■ **DATA EXTRACTS**

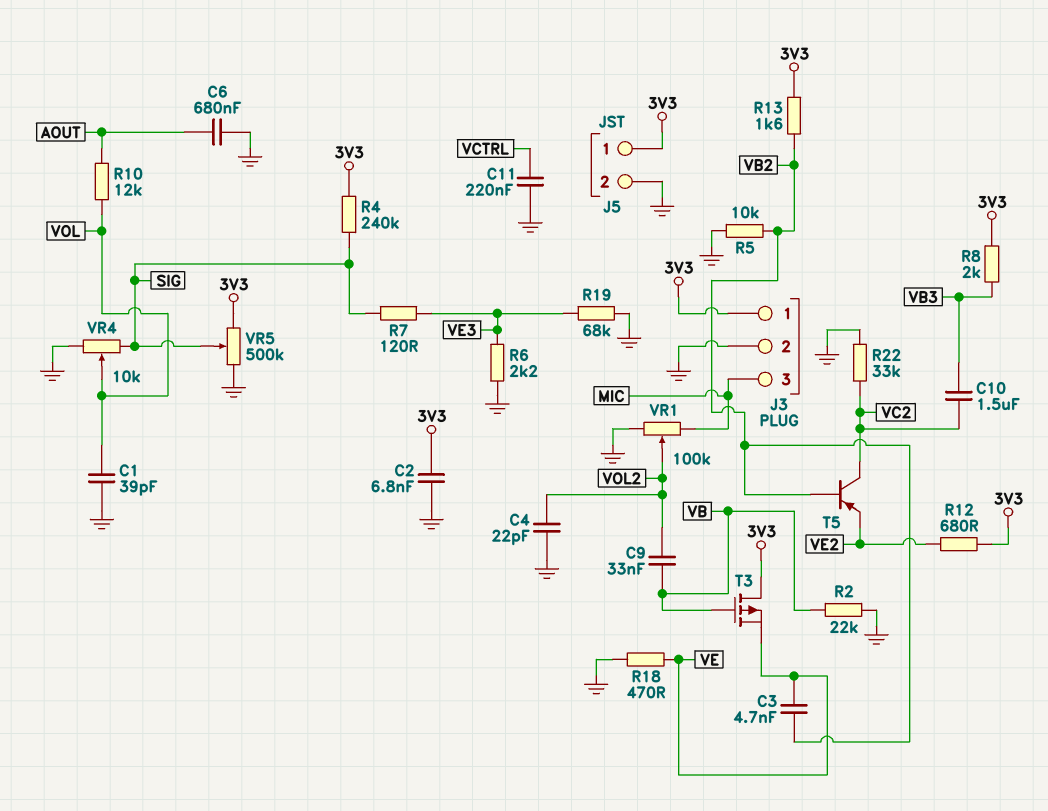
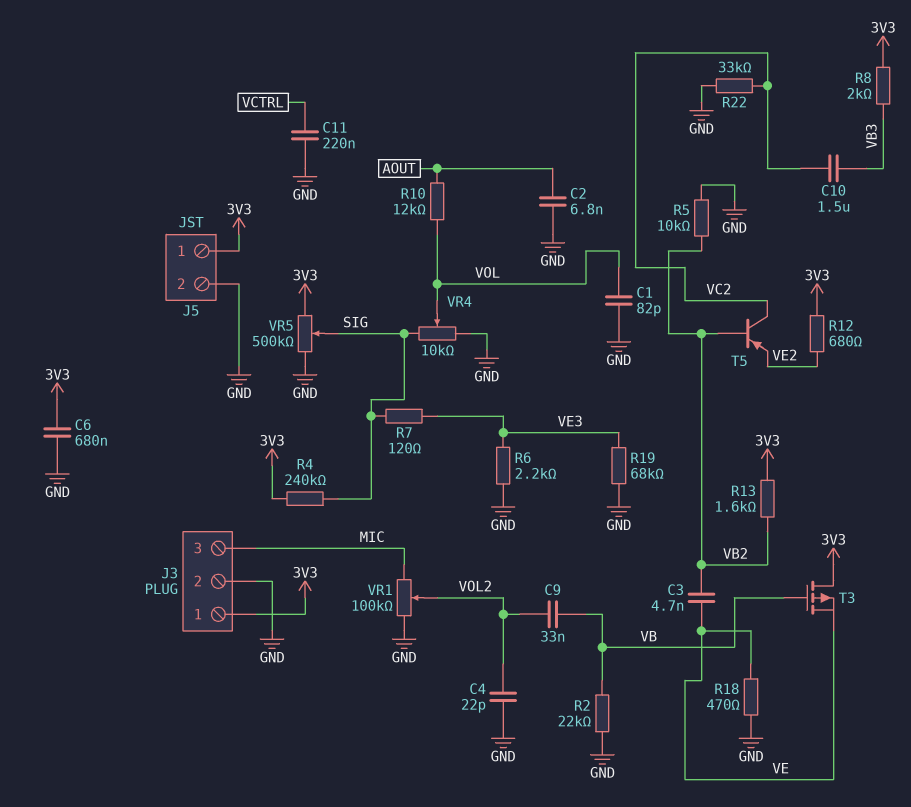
C1: 39pF (GND, VOL) -> 82pF (GND, VOL)
C2: 6.8nF (3V3, GND) -> 6.8nF (AOUT, GND)
C6: 680nF (AOUT, GND) -> 680nF (3V3, GND)

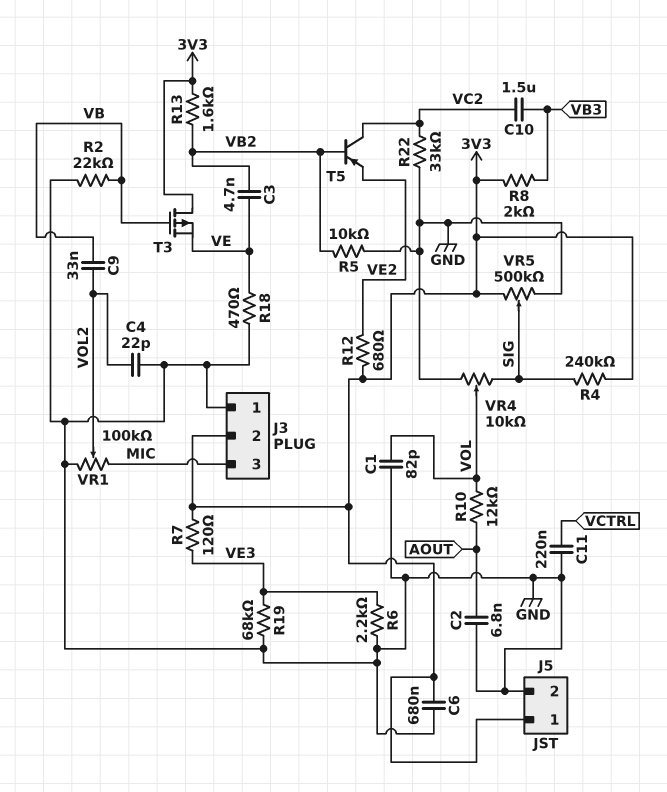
J3 pin 1: 3V3 -> GND
J3 pin 2: GND -> 3V3
R7: 120 (SIG, VE3) -> 120 (3V3, VE3)

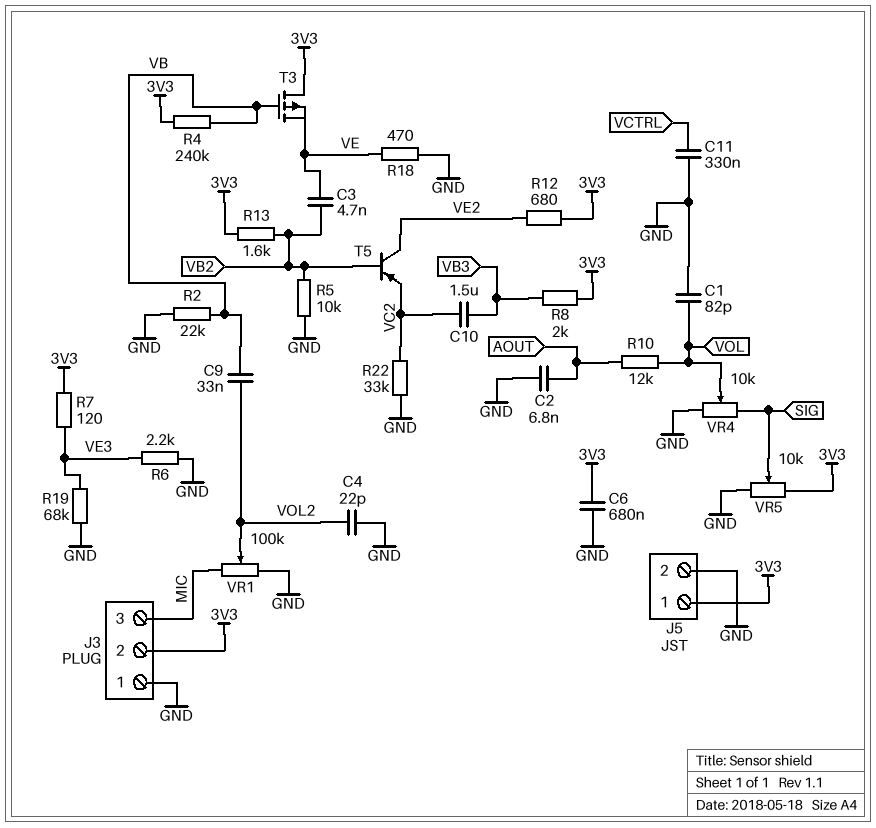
C11: 220nF (GND, VCTRL) -> 330nF (GND, VCTRL)
R4: 240k (3V3, SIG) -> 240k (3V3, VB)
T5: PNP (B VB2, C VC2, E VE2) -> PNP (B VB2, C VE2, E VC2)
VR5: 500k (3V3, GND, wiper SIG) -> 10k (3V3, GND, wiper SIG)

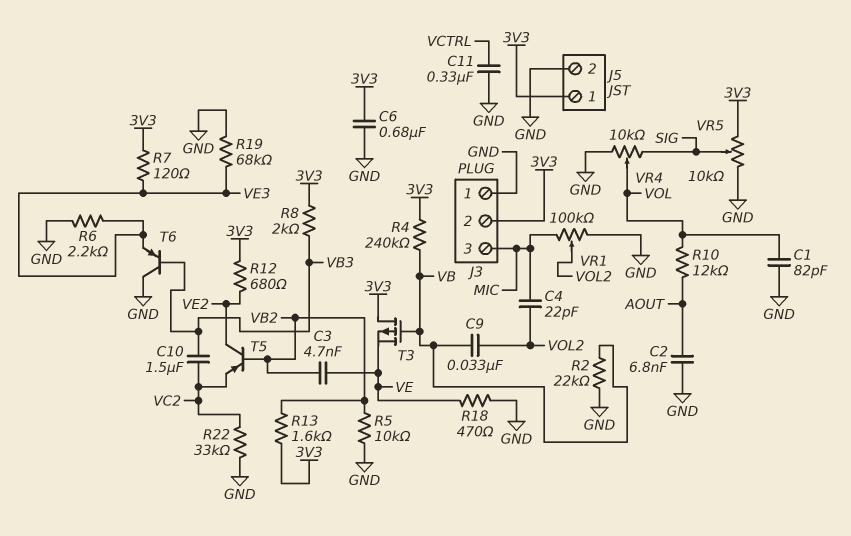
C4: 22pF (GND, VOL2) -> 22pF (MIC, VOL2)
T6: none -> PNP (B VB3, C GND, E VE3)

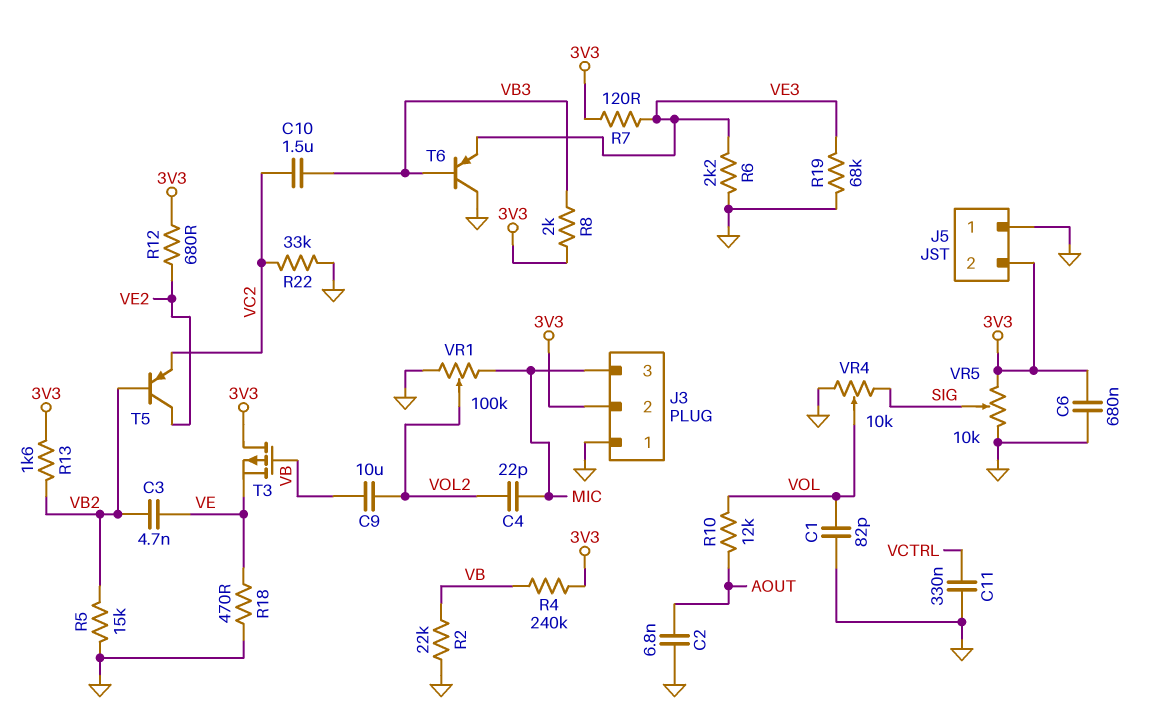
C9: 33nF (VB, VOL2) -> 10uF (VB, VOL2)
J5 pin 1: 3V3 -> GND
J5 pin 2: GND -> 3V3
R5: 10k (GND, VB2) -> 15k (GND, VB2)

■ **PROBLEM DESCRIPTION**
The material above holds pictures; leave them out. Repeat exactly the lines from the one containing "J3 pin 2: GND -> 3V3" through the one containing "T6: none -> PNP (B VB3, C GND, E VE3)", and nothing else.

■ **RESULT OF THIS EXERCISE**
J3 pin 2: GND -> 3V3
R7: 120 (SIG, VE3) -> 120 (3V3, VE3)

C11: 220nF (GND, VCTRL) -> 330nF (GND, VCTRL)
R4: 240k (3V3, SIG) -> 240k (3V3, VB)
T5: PNP (B VB2, C VC2, E VE2) -> PNP (B VB2, C VE2, E VC2)
VR5: 500k (3V3, GND, wiper SIG) -> 10k (3V3, GND, wiper SIG)

C4: 22pF (GND, VOL2) -> 22pF (MIC, VOL2)
T6: none -> PNP (B VB3, C GND, E VE3)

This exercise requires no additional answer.